### EXERCISE INSTRUCTIONS
Please, could you print all the lines below exactly, leaving out the pictures?
RECORDS TO PROCESS: Begin
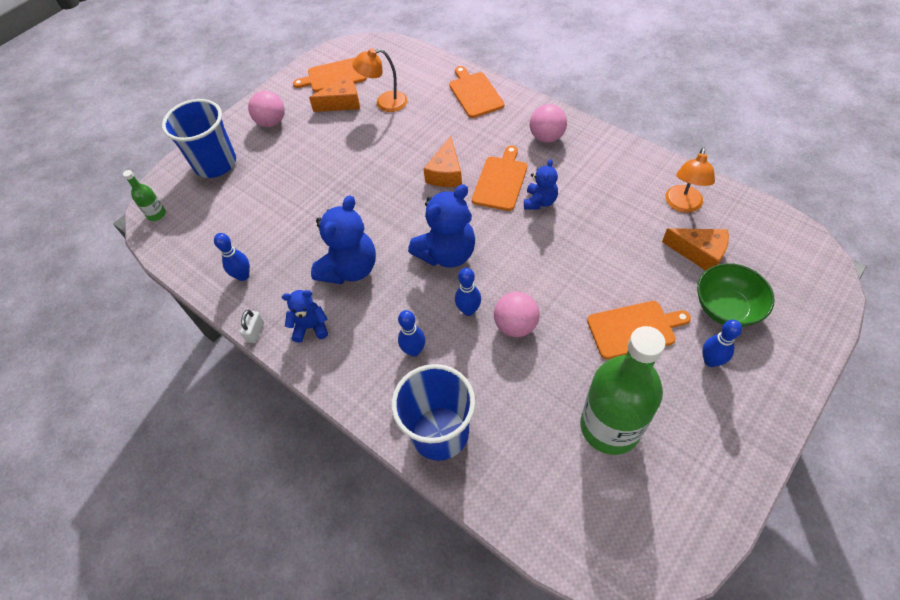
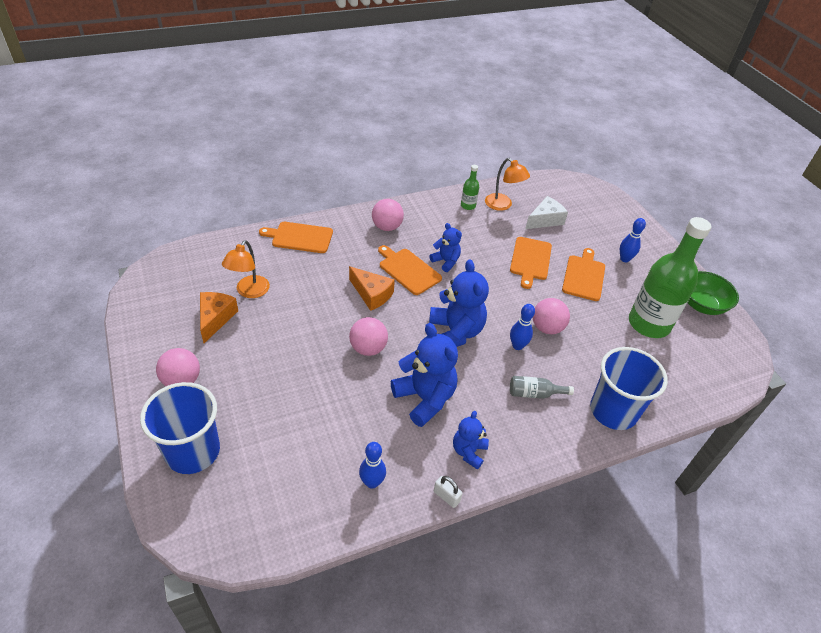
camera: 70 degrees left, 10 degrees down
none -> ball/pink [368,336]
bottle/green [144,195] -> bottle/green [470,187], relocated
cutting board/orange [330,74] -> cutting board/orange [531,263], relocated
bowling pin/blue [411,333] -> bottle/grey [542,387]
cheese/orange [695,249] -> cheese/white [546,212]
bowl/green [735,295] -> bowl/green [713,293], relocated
RECORDS TO PROCESS: End
### ANSWER TO THIS EXERCISE
camera: 70 degrees left, 10 degrees down
none -> ball/pink [368,336]
bottle/green [144,195] -> bottle/green [470,187], relocated
cutting board/orange [330,74] -> cutting board/orange [531,263], relocated
bowling pin/blue [411,333] -> bottle/grey [542,387]
cheese/orange [695,249] -> cheese/white [546,212]
bowl/green [735,295] -> bowl/green [713,293], relocated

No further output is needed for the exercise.